* [EXERCISE DETAILS]: When the string "cone" is part of a line in the data below, report the whole line.

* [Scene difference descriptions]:
------------
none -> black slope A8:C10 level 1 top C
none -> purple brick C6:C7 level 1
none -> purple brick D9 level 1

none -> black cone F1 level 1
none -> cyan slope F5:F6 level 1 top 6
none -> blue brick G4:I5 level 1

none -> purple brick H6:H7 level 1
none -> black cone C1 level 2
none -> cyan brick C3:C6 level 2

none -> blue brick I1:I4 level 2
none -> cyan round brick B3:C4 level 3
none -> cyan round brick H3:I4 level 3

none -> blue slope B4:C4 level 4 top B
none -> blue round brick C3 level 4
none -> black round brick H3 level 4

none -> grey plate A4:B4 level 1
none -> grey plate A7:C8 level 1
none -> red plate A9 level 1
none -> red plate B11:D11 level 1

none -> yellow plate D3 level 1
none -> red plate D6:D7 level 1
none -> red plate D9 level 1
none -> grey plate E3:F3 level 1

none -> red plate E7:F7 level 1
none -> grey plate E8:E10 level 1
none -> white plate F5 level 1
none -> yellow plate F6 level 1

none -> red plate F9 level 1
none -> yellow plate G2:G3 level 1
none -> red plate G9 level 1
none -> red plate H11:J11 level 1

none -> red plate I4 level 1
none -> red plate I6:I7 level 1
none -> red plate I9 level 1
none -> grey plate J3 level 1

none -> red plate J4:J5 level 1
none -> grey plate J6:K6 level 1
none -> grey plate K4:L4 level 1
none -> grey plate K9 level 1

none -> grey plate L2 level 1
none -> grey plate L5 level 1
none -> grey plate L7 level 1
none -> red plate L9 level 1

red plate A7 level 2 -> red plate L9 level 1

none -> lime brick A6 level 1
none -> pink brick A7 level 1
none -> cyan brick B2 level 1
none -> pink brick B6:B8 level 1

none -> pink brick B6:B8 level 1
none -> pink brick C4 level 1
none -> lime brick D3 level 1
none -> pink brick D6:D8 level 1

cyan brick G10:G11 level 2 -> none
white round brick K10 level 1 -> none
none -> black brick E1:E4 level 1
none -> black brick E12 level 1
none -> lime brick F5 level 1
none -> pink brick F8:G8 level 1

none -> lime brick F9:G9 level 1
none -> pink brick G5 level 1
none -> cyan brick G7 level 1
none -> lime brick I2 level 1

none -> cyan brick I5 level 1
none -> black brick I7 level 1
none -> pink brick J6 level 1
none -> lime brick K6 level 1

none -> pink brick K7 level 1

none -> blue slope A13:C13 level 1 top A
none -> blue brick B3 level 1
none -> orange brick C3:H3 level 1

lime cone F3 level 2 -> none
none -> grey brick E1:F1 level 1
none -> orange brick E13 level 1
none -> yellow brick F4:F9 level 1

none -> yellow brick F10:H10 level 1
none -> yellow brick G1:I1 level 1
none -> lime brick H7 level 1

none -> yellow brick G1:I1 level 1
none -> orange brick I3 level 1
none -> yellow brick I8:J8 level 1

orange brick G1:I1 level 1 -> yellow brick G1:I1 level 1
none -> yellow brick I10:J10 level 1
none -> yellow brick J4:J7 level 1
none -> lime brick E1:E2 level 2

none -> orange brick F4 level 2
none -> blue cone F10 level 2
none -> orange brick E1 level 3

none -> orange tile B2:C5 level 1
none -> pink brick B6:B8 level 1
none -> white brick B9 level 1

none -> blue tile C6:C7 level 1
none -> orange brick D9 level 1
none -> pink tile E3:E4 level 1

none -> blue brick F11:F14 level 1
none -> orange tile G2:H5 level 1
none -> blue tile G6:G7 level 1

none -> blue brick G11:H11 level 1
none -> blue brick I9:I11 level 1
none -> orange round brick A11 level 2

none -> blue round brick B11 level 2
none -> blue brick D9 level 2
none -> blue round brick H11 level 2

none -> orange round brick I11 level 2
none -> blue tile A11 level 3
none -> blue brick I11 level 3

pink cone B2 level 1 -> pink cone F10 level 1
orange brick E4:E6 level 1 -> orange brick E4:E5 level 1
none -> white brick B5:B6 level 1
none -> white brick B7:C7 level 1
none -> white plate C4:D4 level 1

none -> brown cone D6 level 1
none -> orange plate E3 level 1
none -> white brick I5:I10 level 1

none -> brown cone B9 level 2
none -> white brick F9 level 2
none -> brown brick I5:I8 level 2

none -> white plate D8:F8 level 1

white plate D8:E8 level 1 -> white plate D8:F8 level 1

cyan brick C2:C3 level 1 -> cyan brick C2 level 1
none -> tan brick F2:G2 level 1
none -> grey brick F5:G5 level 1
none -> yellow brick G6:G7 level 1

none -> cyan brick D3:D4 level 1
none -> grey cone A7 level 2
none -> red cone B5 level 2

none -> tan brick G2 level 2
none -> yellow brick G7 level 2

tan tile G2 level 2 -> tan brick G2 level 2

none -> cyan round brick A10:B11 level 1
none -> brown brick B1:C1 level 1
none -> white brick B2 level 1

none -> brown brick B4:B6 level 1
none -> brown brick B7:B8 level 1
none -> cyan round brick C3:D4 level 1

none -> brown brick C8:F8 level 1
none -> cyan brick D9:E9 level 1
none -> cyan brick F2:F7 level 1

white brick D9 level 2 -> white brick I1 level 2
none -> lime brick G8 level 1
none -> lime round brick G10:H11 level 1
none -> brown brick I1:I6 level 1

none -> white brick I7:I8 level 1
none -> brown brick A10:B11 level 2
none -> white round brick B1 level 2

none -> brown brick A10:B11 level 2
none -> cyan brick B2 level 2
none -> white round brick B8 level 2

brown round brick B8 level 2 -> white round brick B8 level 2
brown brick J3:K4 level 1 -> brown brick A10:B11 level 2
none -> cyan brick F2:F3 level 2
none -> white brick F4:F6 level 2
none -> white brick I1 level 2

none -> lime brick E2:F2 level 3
------------
* [ANSWER TO THE EXERCISE]:
none -> black cone F1 level 1
none -> black cone C1 level 2
lime cone F3 level 2 -> none
none -> blue cone F10 level 2
pink cone B2 level 1 -> pink cone F10 level 1
none -> brown cone D6 level 1
none -> brown cone B9 level 2
none -> grey cone A7 level 2
none -> red cone B5 level 2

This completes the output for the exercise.